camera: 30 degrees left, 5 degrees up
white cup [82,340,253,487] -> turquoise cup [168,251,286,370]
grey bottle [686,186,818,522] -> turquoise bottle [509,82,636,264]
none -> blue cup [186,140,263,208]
++++
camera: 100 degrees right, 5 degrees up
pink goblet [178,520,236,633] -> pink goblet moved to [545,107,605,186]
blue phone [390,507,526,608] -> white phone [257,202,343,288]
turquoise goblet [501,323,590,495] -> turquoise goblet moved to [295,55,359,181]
++++
Your goal: Say how many lines of the records include the string "goblet"; the number alone is enough.

Exercise response: 2